─── 所给记录 ───

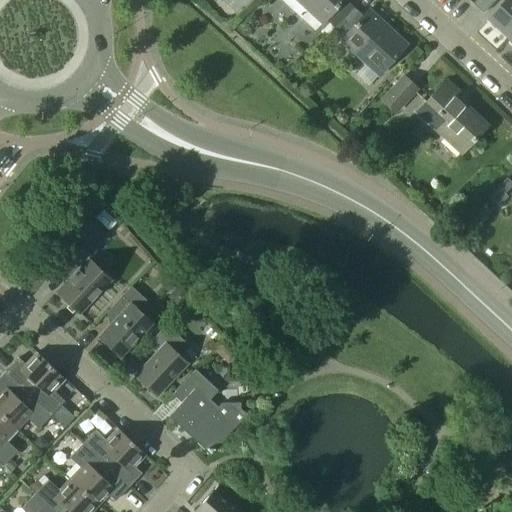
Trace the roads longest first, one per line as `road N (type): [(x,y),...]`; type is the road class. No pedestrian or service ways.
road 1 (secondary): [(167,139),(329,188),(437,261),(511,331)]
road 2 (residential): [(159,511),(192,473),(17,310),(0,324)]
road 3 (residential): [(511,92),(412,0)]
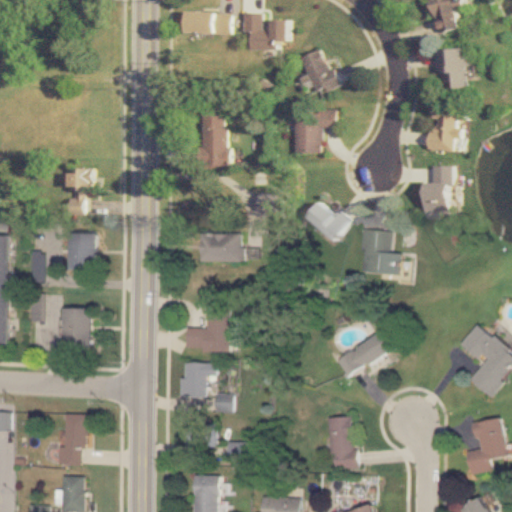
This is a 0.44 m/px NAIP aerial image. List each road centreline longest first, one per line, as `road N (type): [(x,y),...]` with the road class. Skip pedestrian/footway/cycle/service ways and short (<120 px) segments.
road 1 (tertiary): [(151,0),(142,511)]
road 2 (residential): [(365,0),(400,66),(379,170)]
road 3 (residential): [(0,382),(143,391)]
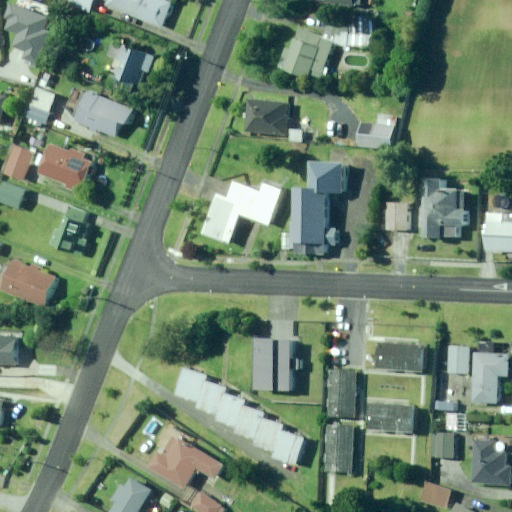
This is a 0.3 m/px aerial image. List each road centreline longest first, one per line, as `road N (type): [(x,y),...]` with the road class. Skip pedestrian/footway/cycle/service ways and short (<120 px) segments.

───

■ 任务目标 ■
把上面所有的行一字不差地抄写出来，答案中不要包含图片。

■ 书面回答 ■
Trace the roads longest first, one per line as `road N (type): [(x,y),...]`; type is the road class. No pedestrian or service ways.
road 1 (secondary): [(167,139),(329,188),(437,261),(511,331)]
road 2 (residential): [(159,511),(192,473),(17,310),(0,324)]
road 3 (residential): [(511,92),(412,0)]
This is a 0.44 m/px NAIP aerial image. List each road centreline longest first, one per line, as `road N (type): [(x,y),...]` with the road class. Skip pedestrian/footway/cycle/service ways and short (<120 px) segments.
road 1 (tertiary): [(151,0),(142,511)]
road 2 (residential): [(365,0),(400,66),(379,170)]
road 3 (residential): [(0,382),(143,391)]
This is a 0.3 m/px aerial image. List each road centreline longest first, one per line, as `road N (type): [(x,y),...]` with the road class. Skip pedestrian/footway/cycle/service ways and short (<120 px) segments.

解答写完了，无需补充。